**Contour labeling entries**
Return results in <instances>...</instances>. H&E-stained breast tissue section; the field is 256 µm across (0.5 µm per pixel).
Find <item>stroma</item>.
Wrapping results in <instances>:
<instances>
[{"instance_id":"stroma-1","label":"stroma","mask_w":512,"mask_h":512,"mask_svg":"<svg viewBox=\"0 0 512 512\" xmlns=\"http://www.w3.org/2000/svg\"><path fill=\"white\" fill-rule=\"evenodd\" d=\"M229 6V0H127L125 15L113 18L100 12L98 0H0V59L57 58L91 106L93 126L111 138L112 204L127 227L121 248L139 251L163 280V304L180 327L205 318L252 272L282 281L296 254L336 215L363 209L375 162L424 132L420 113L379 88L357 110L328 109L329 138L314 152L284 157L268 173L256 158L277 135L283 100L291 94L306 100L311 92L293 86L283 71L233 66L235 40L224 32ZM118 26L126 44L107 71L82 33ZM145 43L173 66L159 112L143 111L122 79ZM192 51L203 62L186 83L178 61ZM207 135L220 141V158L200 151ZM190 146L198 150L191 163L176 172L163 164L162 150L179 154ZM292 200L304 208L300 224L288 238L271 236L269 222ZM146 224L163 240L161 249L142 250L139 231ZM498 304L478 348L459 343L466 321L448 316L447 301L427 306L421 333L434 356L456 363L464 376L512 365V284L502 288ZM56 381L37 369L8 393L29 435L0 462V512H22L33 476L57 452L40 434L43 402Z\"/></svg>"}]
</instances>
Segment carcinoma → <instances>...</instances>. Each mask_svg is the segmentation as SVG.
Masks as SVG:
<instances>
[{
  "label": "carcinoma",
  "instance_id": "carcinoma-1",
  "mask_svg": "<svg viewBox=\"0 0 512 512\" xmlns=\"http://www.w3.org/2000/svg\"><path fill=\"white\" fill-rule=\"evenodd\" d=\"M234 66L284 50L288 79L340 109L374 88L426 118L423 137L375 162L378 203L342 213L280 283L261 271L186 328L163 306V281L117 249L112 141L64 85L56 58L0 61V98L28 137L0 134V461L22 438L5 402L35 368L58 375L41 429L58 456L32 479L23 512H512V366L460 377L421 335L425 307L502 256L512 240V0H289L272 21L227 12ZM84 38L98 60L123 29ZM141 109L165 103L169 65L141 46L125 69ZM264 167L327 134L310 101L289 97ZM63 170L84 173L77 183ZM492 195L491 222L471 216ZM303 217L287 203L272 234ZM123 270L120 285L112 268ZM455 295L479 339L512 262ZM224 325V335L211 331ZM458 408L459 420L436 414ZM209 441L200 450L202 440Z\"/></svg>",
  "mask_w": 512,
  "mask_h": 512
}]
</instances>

**Goal**
Search the data for the string "results" and copy each line where it appears.

**Answer below**
Return results in <instances>...</instances>. H&E-stained breast tissue section; the field is 256 µm across (0.5 µm per pixel).
Wrapping results in <instances>:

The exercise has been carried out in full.